To do ▸ Restate word for word the line containing "C107: none -> 47nF (GND, N011)" and all remaining lines of the entries below.

*** Opening Record extracts ***

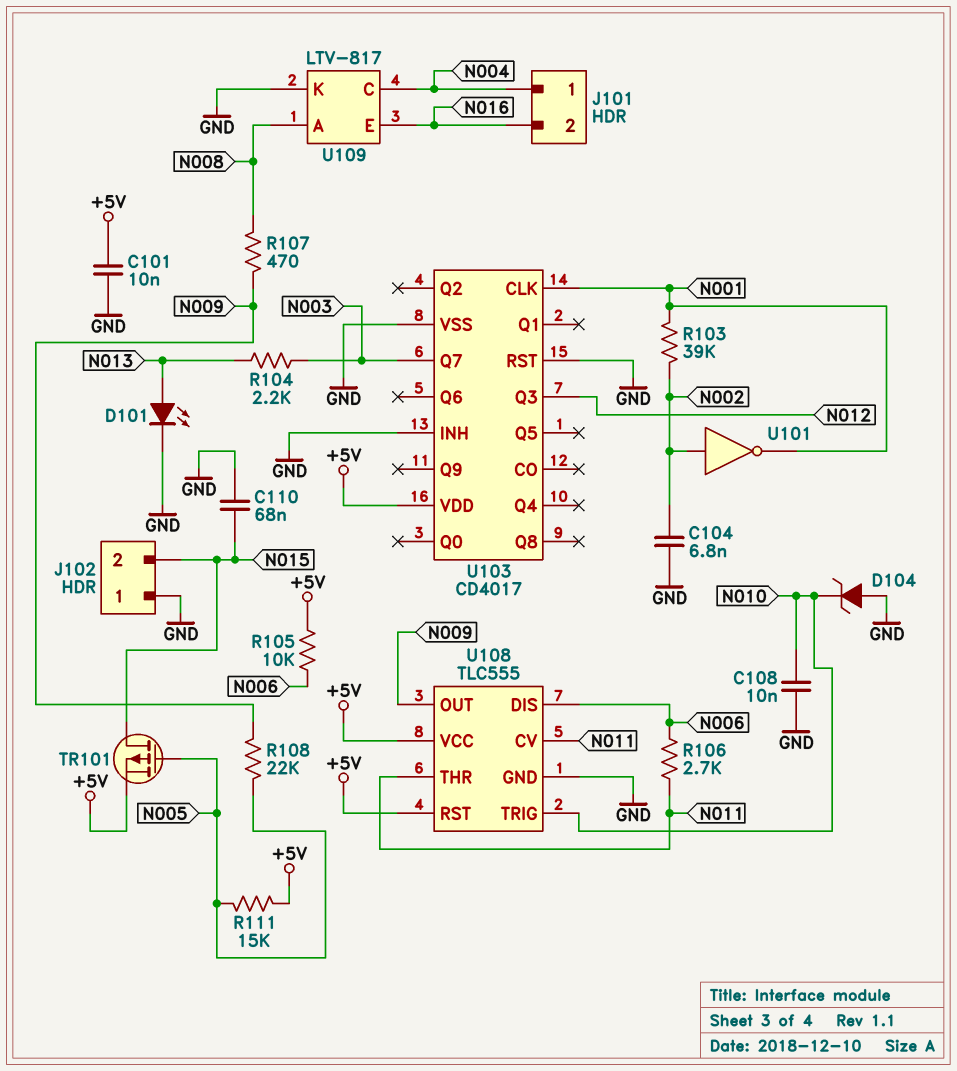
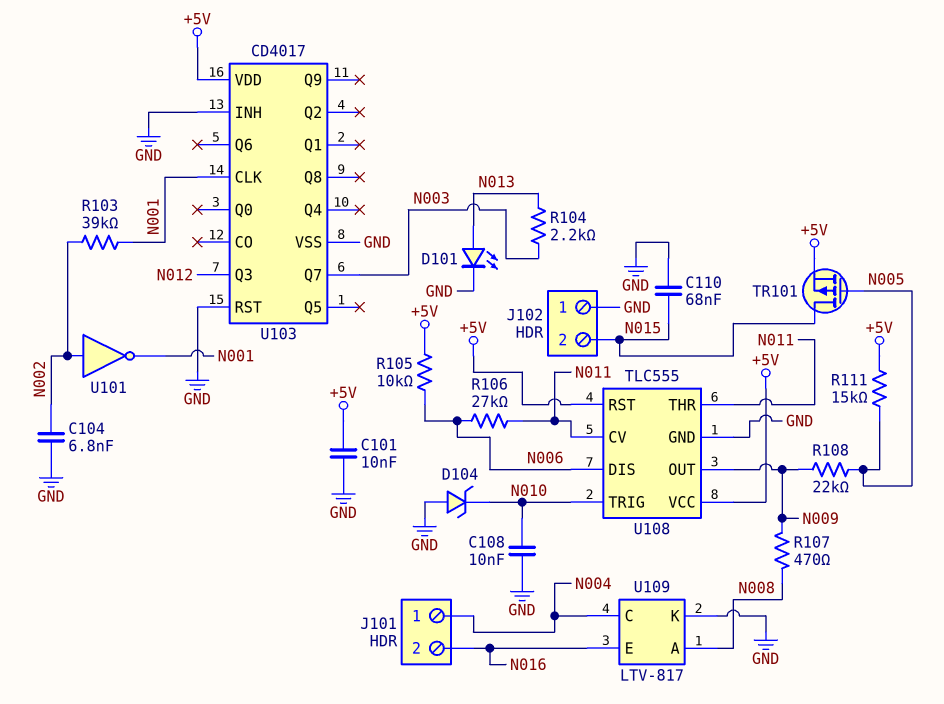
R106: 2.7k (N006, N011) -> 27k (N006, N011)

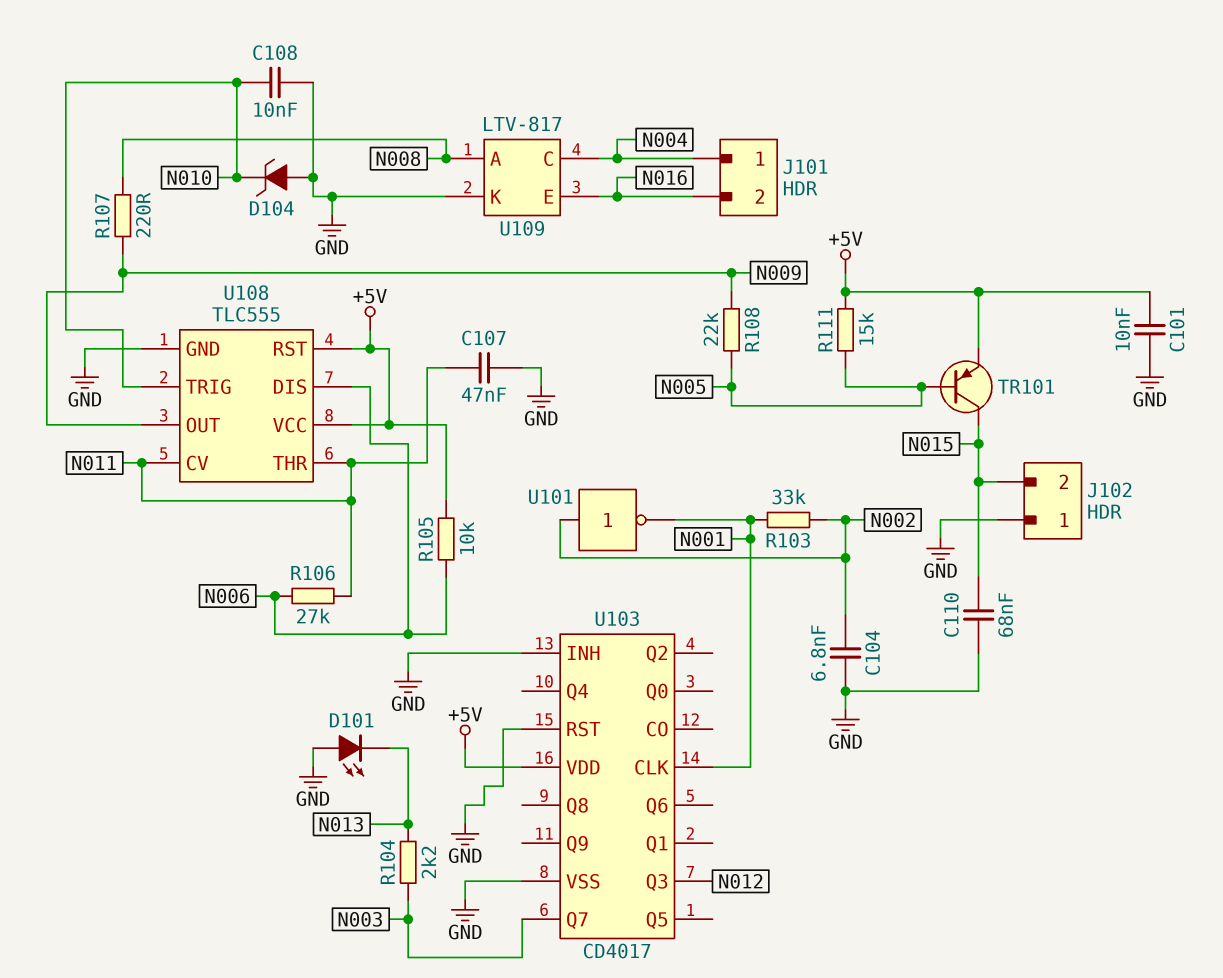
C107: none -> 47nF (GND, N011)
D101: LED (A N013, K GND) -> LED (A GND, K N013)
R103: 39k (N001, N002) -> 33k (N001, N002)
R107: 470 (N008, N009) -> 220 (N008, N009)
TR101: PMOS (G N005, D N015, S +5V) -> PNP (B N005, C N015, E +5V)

*** Closing Record extracts ***

Response below ▸
C107: none -> 47nF (GND, N011)
D101: LED (A N013, K GND) -> LED (A GND, K N013)
R103: 39k (N001, N002) -> 33k (N001, N002)
R107: 470 (N008, N009) -> 220 (N008, N009)
TR101: PMOS (G N005, D N015, S +5V) -> PNP (B N005, C N015, E +5V)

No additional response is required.